| WHAT TO PRODUCE |
When the line containing "camera: 120 degrees left, 20 degrees down" appears in the data below, begin copying there and stop only after the line containing "(453, 262) = (284, 219): red button -> none".
··· DATA FOR REVIEW
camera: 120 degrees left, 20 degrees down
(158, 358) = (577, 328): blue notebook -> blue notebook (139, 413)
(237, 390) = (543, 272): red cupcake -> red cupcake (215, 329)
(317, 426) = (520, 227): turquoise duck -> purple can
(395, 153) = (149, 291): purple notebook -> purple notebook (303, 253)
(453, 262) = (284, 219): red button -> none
······
··· DATA FOR REVIEW
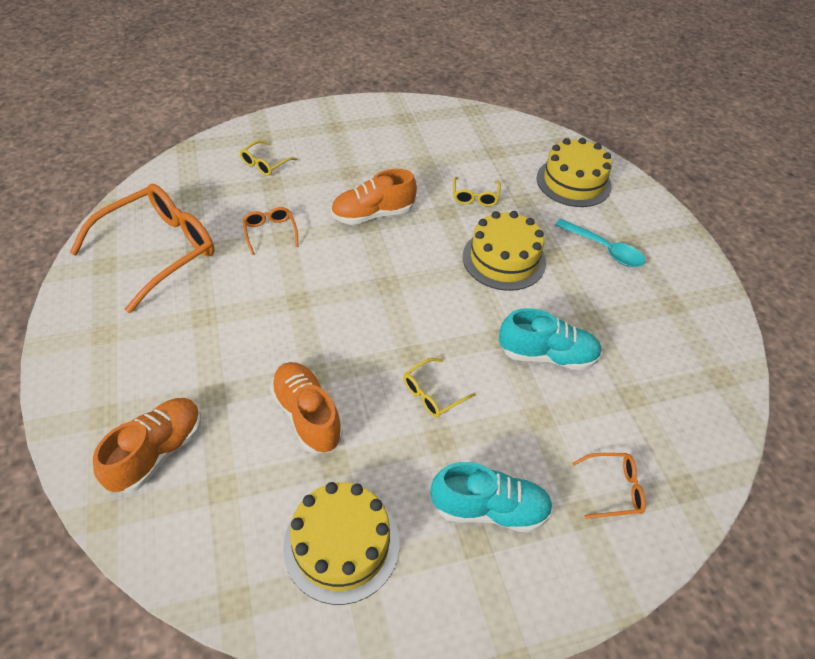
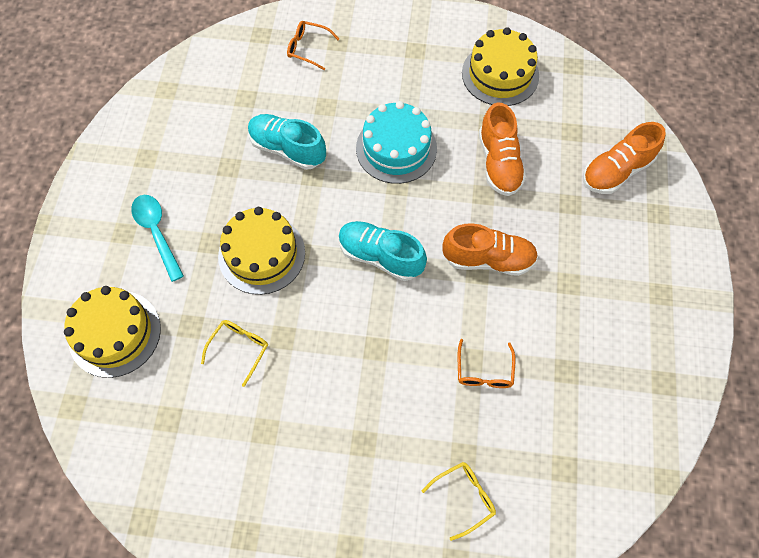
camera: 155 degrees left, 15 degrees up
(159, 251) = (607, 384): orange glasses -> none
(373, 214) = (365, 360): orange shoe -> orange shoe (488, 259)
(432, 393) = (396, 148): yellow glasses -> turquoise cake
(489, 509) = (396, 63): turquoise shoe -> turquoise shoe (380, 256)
······
| EXERCISE SOLUTION |
camera: 120 degrees left, 20 degrees down
(158, 358) = (577, 328): blue notebook -> blue notebook (139, 413)
(237, 390) = (543, 272): red cupcake -> red cupcake (215, 329)
(317, 426) = (520, 227): turquoise duck -> purple can
(395, 153) = (149, 291): purple notebook -> purple notebook (303, 253)
(453, 262) = (284, 219): red button -> none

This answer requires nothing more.